▶ **Exercise details**
Copy the entries word for word. Keep the pictures out.

▶ **Extracted information**
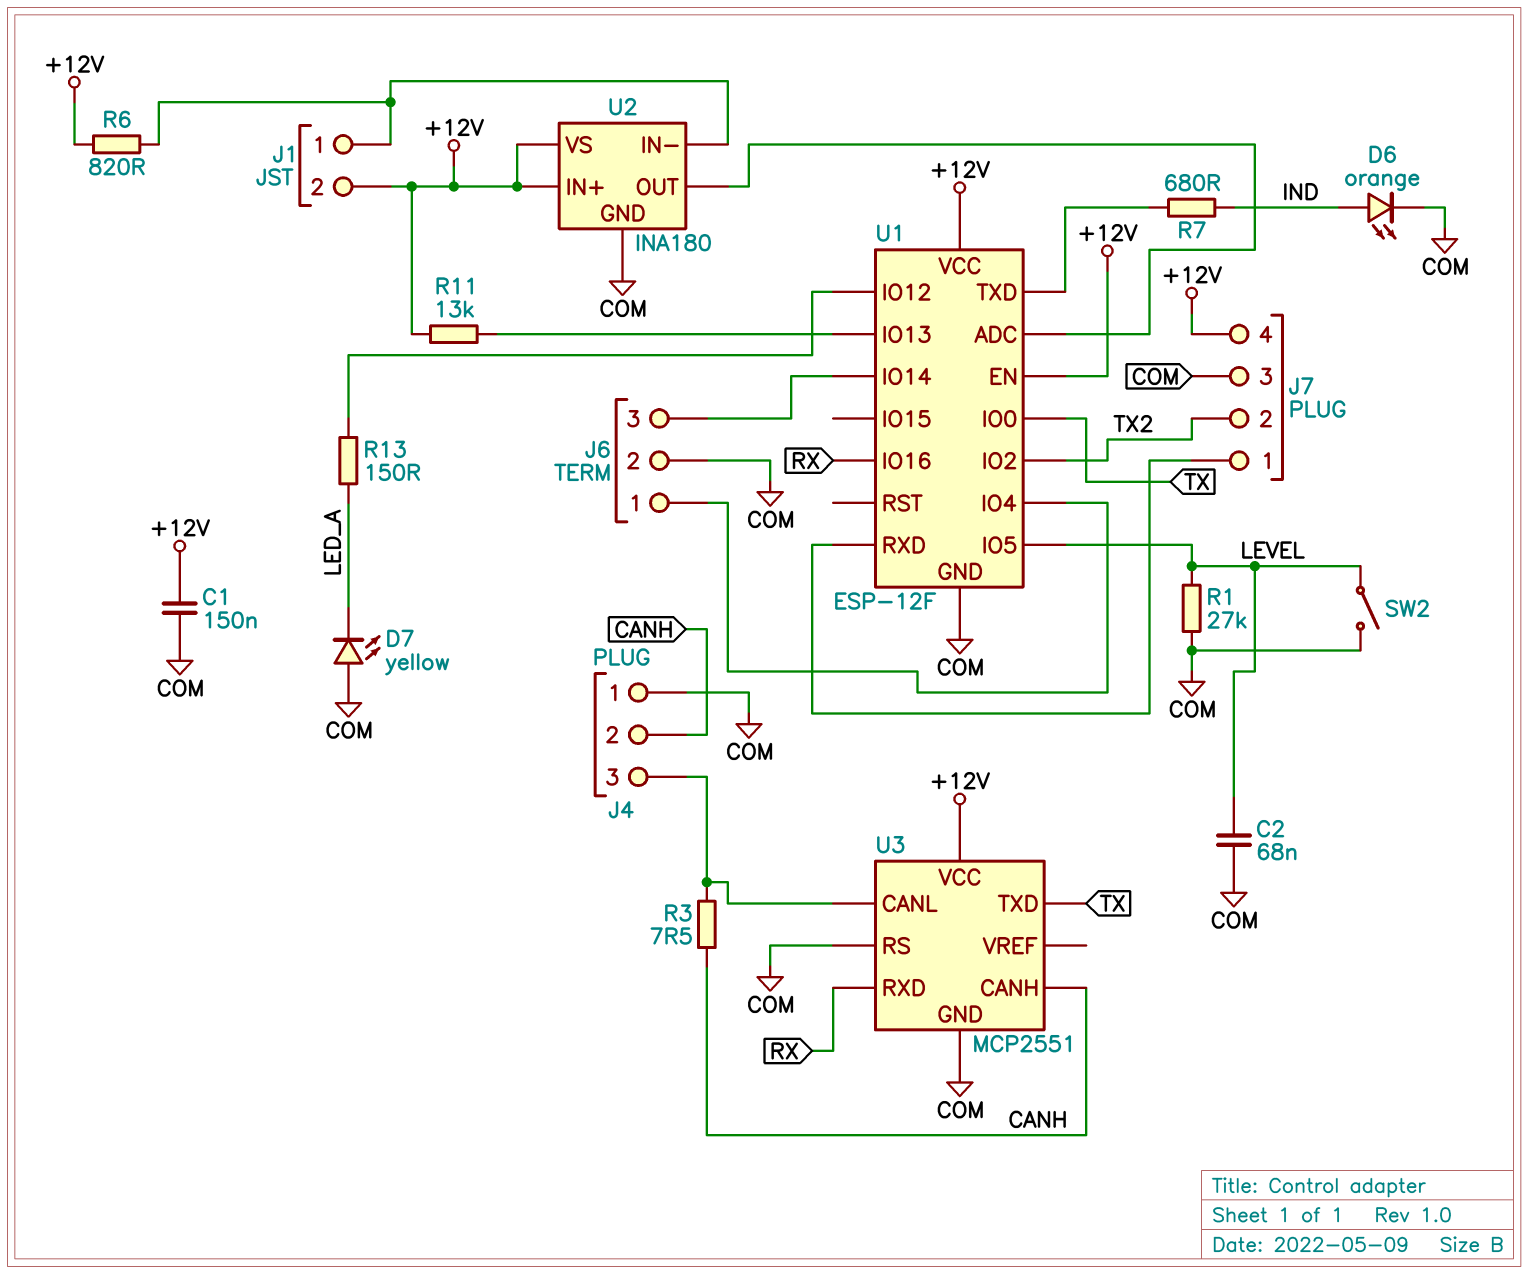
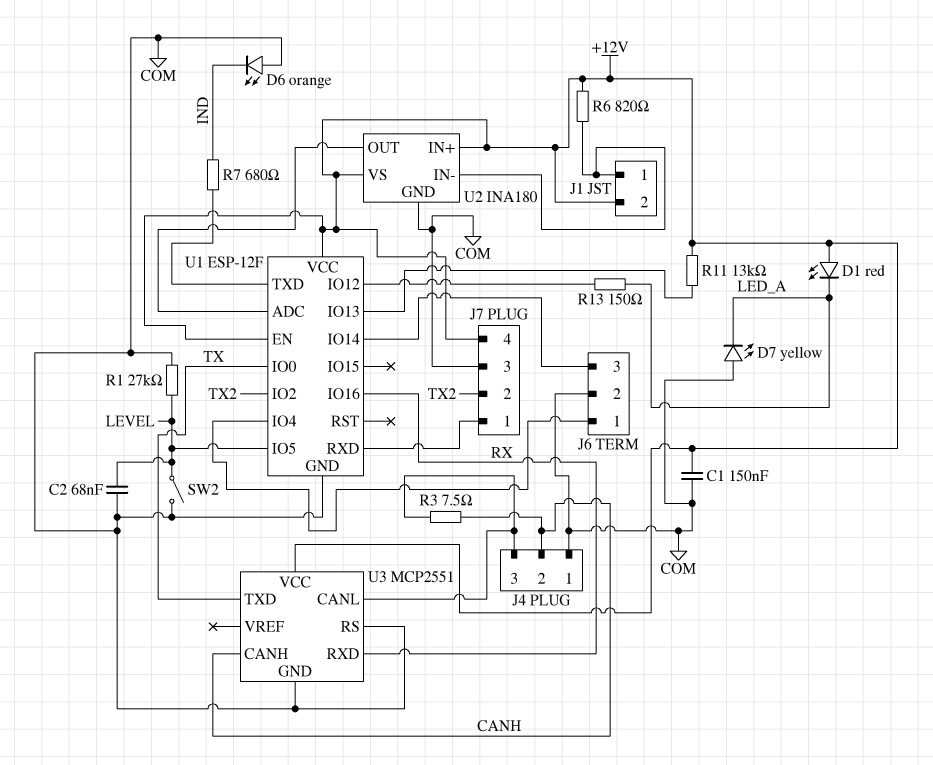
D1: none -> LED red (A +12V, K LED_A)
D6: LED orange (A IND, K COM) -> LED orange (A COM, K IND)

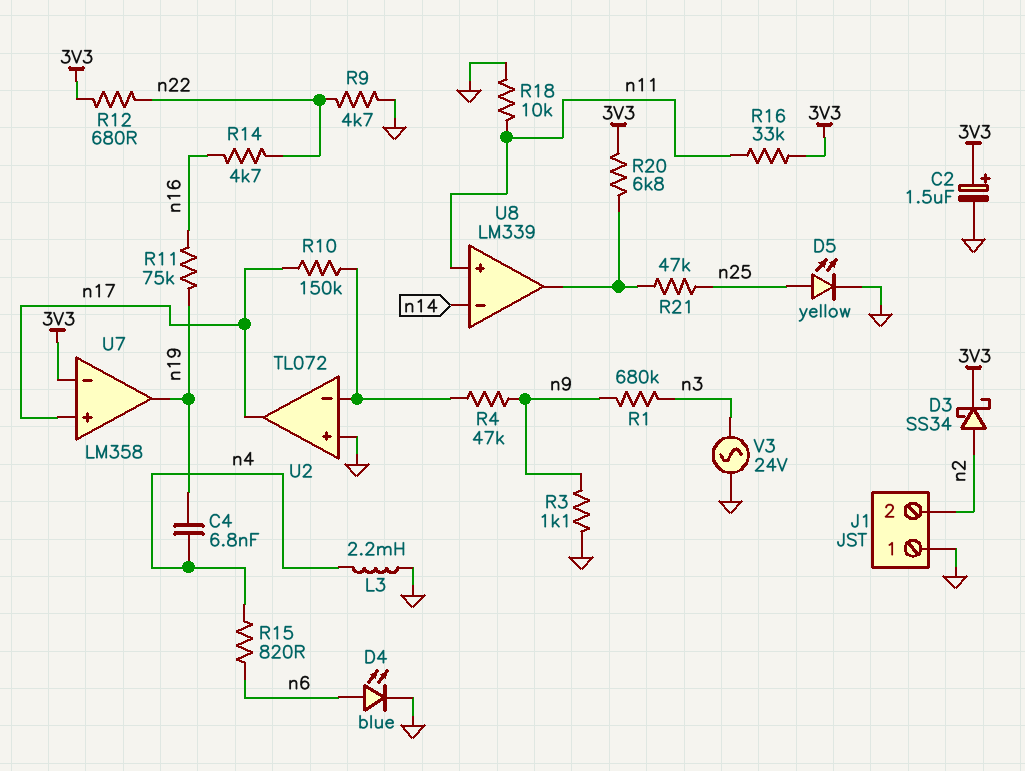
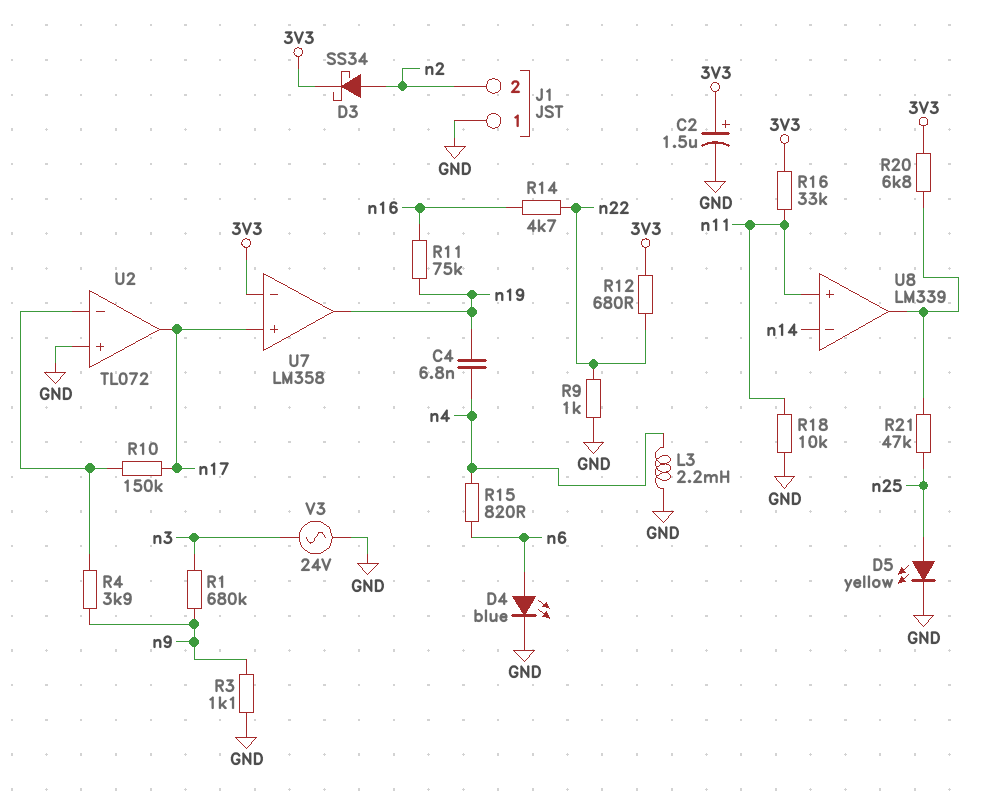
R4: 47k (U2/in-, n9) -> 3.9k (U2/in-, n9)
R9: 4.7k (GND, n22) -> 1k (GND, n22)

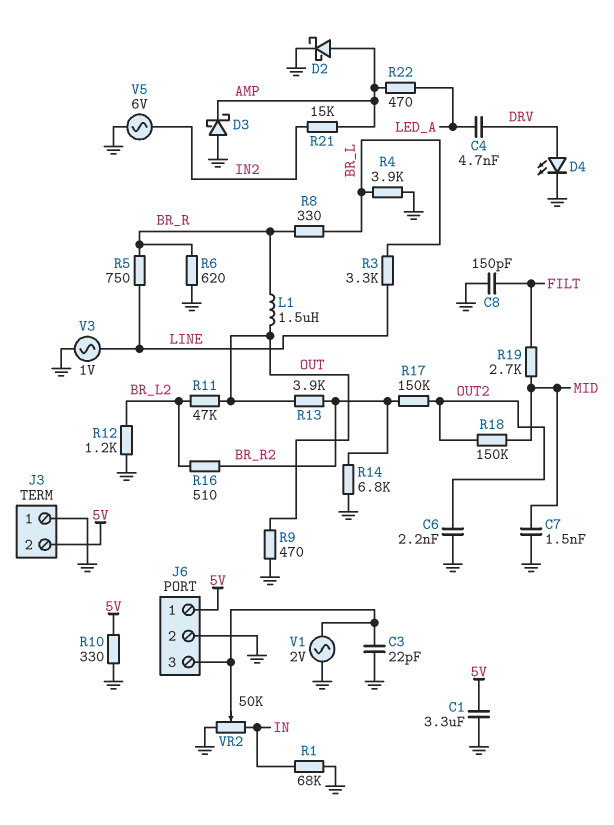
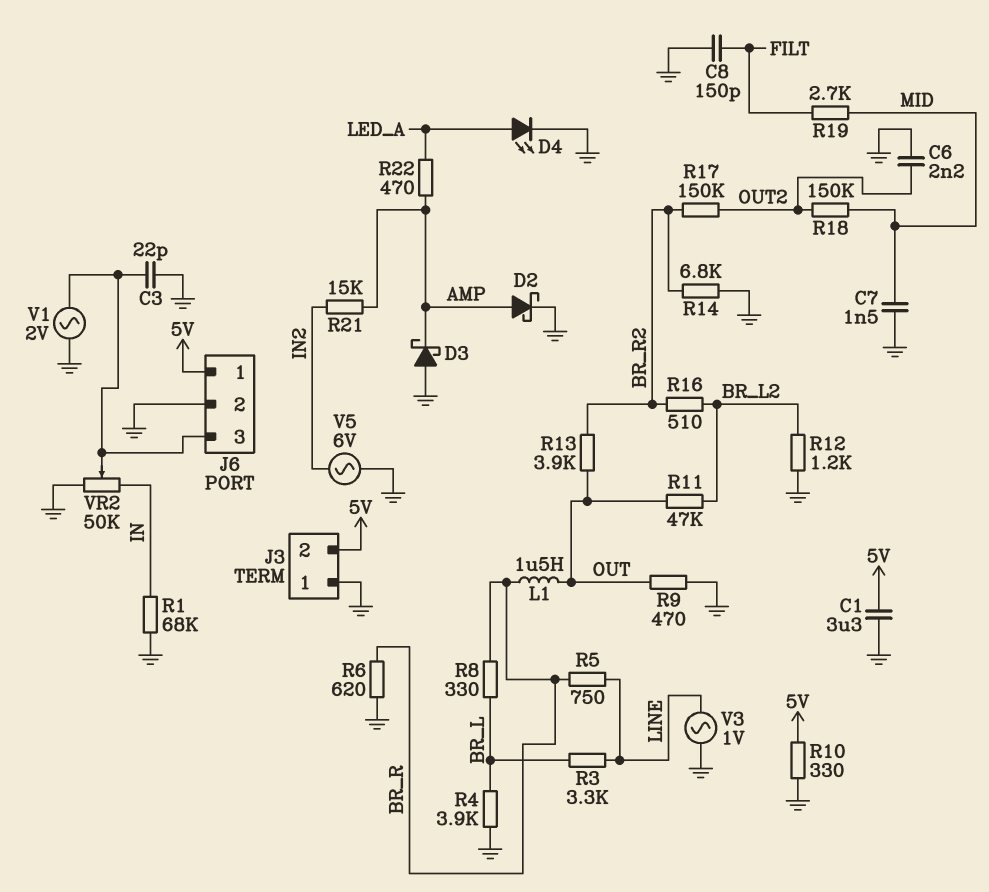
C4: 4.7nF (DRV, LED_A) -> none
D4: LED (A DRV, K GND) -> LED (A LED_A, K GND)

▶ **Solution to the exercise**
D1: none -> LED red (A +12V, K LED_A)
D6: LED orange (A IND, K COM) -> LED orange (A COM, K IND)

R4: 47k (U2/in-, n9) -> 3.9k (U2/in-, n9)
R9: 4.7k (GND, n22) -> 1k (GND, n22)

C4: 4.7nF (DRV, LED_A) -> none
D4: LED (A DRV, K GND) -> LED (A LED_A, K GND)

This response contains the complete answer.